_Work to complete_
Your job is to copy the lines from the material that include "none".

_Material for this exercise_
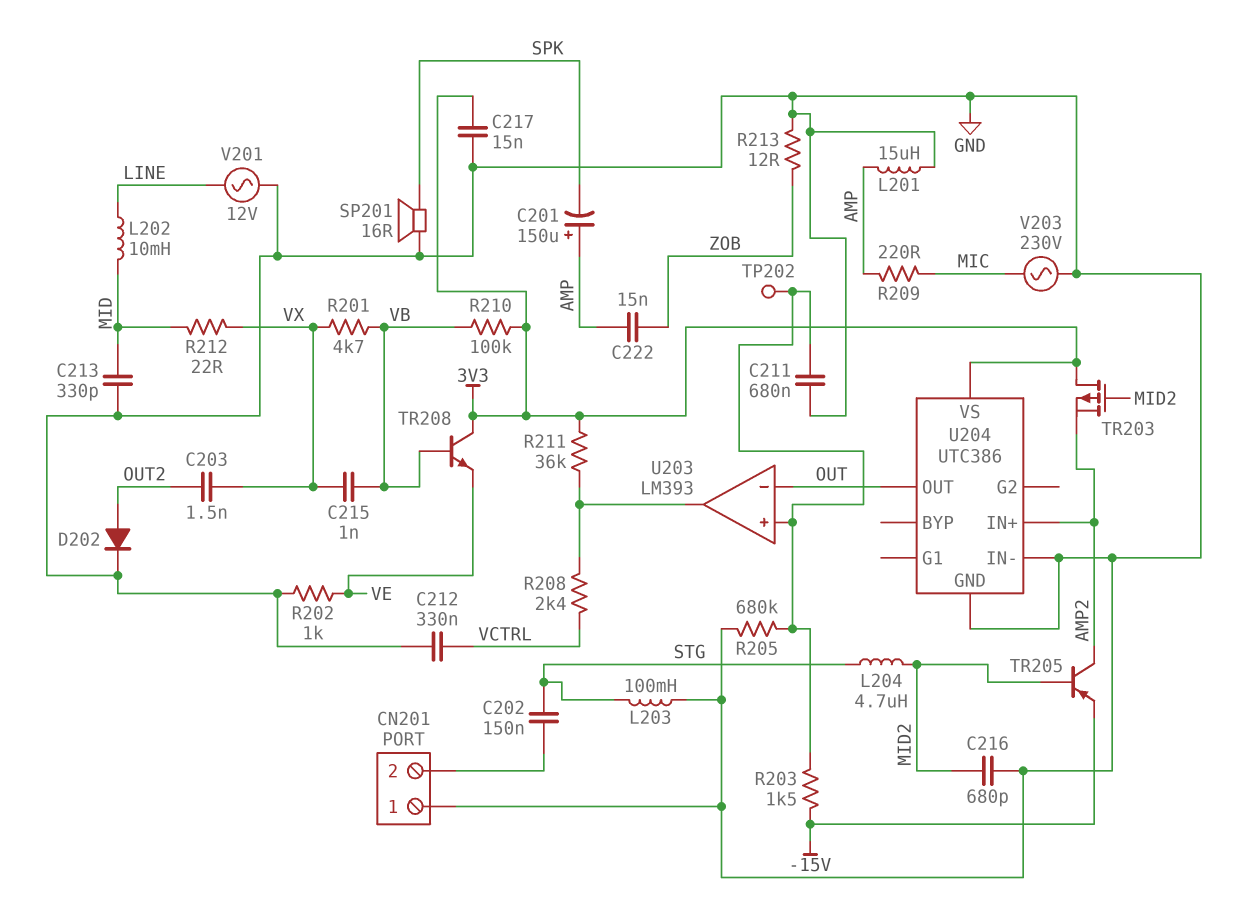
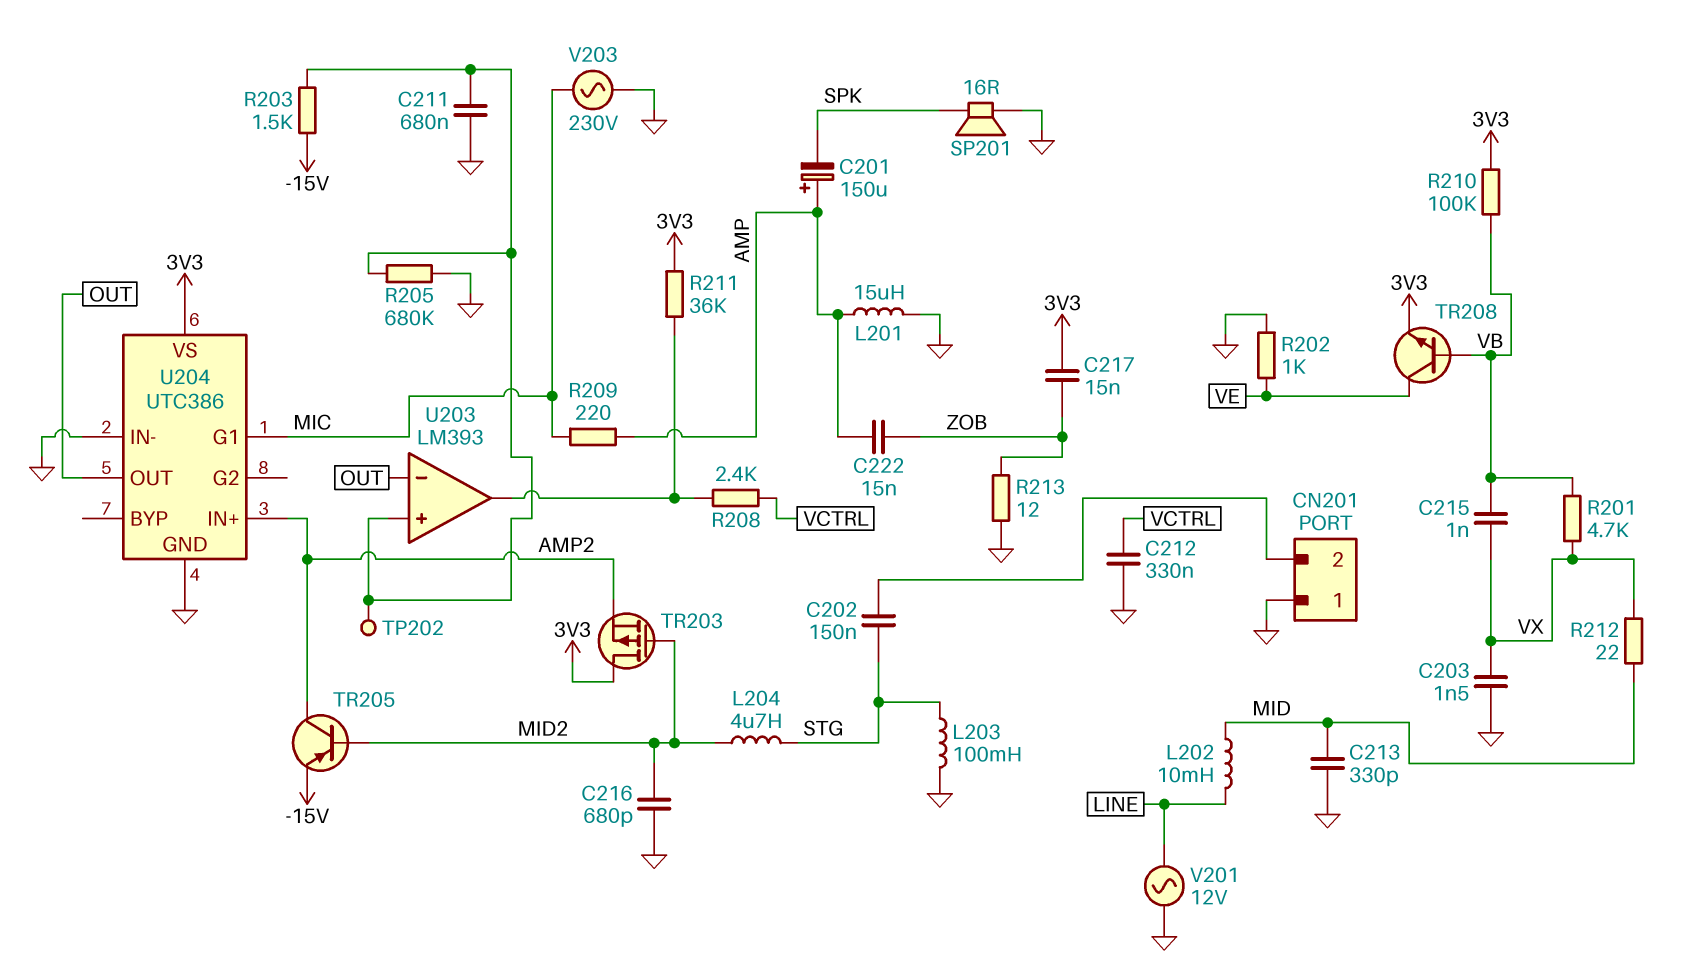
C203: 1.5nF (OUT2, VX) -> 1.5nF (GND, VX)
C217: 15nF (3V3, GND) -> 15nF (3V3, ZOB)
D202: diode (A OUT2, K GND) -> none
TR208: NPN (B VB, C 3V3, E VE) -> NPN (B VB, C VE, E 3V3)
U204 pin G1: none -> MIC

_Output below_
D202: diode (A OUT2, K GND) -> none
U204 pin G1: none -> MIC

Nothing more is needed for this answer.